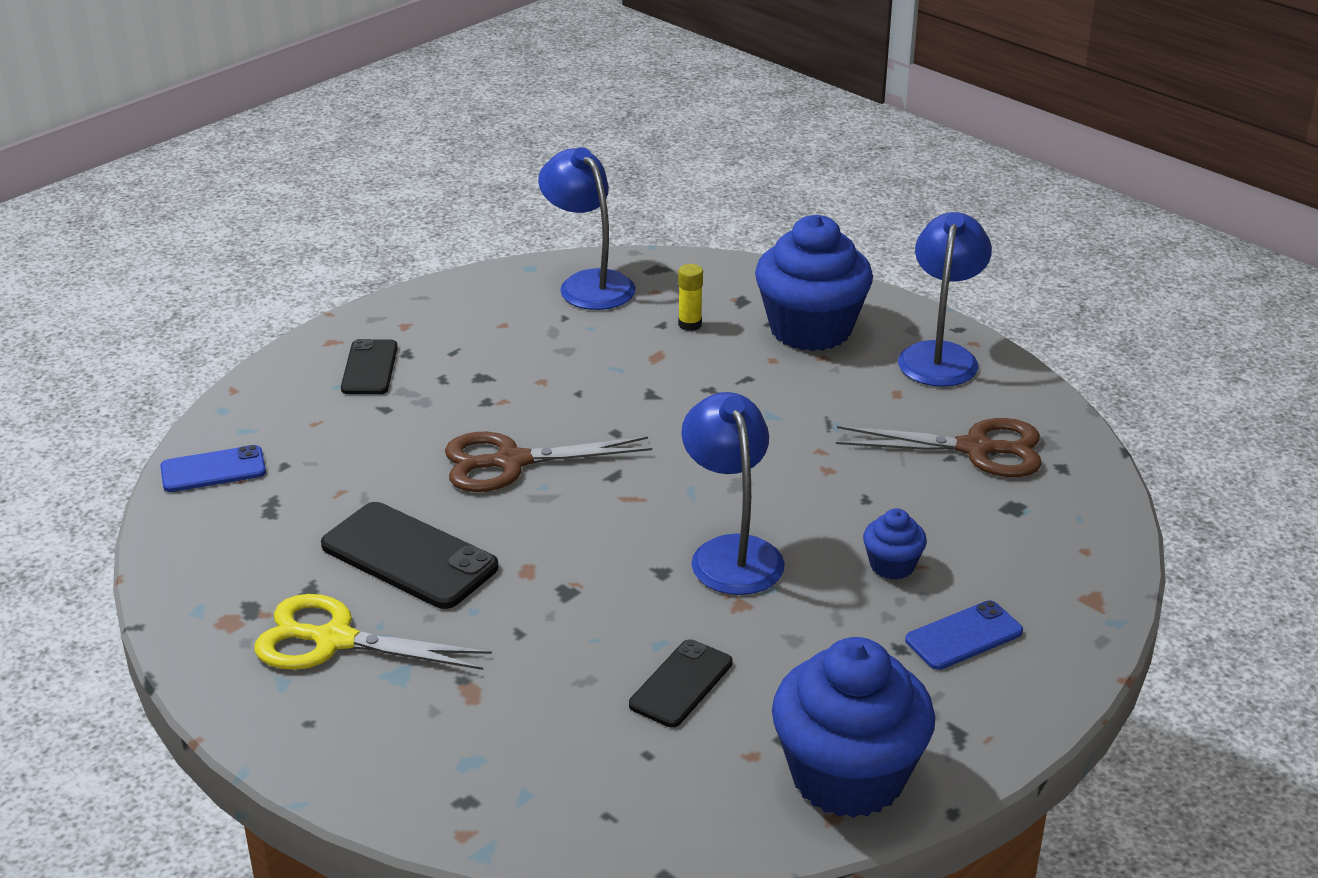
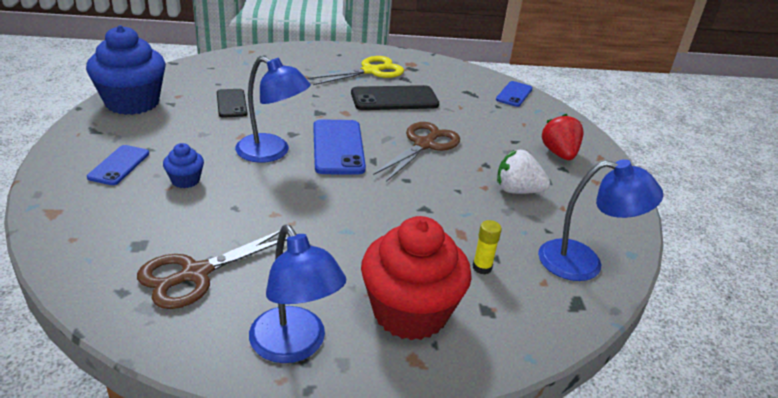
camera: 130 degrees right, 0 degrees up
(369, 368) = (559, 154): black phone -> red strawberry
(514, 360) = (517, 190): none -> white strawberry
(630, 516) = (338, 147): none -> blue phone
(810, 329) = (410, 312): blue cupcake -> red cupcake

**Requirement:**
In the listing above, find the line containing "(369, 368) = (559, 154): black"; that line and every line after it, through the last, are to be retyped exactly.

**Answer space:**
(369, 368) = (559, 154): black phone -> red strawberry
(514, 360) = (517, 190): none -> white strawberry
(630, 516) = (338, 147): none -> blue phone
(810, 329) = (410, 312): blue cupcake -> red cupcake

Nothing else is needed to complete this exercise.